START SUPPLIED INFORMATION

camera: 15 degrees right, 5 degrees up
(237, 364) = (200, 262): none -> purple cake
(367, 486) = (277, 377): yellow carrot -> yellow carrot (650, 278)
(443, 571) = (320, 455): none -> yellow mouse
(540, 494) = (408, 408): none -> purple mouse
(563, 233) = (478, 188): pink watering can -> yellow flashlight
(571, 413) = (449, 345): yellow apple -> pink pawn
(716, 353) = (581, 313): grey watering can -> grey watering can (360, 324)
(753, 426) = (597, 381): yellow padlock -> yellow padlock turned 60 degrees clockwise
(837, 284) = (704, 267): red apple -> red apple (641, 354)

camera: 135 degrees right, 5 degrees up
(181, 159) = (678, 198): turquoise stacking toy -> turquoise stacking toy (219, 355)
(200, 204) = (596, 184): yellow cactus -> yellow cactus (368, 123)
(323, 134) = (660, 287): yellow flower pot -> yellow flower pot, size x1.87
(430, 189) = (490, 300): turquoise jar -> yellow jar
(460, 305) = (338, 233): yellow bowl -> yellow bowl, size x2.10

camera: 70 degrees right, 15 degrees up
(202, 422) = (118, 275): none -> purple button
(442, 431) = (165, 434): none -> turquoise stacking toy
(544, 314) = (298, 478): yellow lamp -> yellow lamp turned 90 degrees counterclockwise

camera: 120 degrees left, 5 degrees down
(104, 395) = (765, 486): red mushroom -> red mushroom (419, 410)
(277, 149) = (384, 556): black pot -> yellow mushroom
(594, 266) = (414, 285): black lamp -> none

END SUPPLIED INFORMATION

> **WORK TO COMPLETE**:
Above are the entries; return each one exactly.

> **EXERCISE ANSWER**:
camera: 15 degrees right, 5 degrees up
(237, 364) = (200, 262): none -> purple cake
(367, 486) = (277, 377): yellow carrot -> yellow carrot (650, 278)
(443, 571) = (320, 455): none -> yellow mouse
(540, 494) = (408, 408): none -> purple mouse
(563, 233) = (478, 188): pink watering can -> yellow flashlight
(571, 413) = (449, 345): yellow apple -> pink pawn
(716, 353) = (581, 313): grey watering can -> grey watering can (360, 324)
(753, 426) = (597, 381): yellow padlock -> yellow padlock turned 60 degrees clockwise
(837, 284) = (704, 267): red apple -> red apple (641, 354)

camera: 135 degrees right, 5 degrees up
(181, 159) = (678, 198): turquoise stacking toy -> turquoise stacking toy (219, 355)
(200, 204) = (596, 184): yellow cactus -> yellow cactus (368, 123)
(323, 134) = (660, 287): yellow flower pot -> yellow flower pot, size x1.87
(430, 189) = (490, 300): turquoise jar -> yellow jar
(460, 305) = (338, 233): yellow bowl -> yellow bowl, size x2.10

camera: 70 degrees right, 15 degrees up
(202, 422) = (118, 275): none -> purple button
(442, 431) = (165, 434): none -> turquoise stacking toy
(544, 314) = (298, 478): yellow lamp -> yellow lamp turned 90 degrees counterclockwise

camera: 120 degrees left, 5 degrees down
(104, 395) = (765, 486): red mushroom -> red mushroom (419, 410)
(277, 149) = (384, 556): black pot -> yellow mushroom
(594, 266) = (414, 285): black lamp -> none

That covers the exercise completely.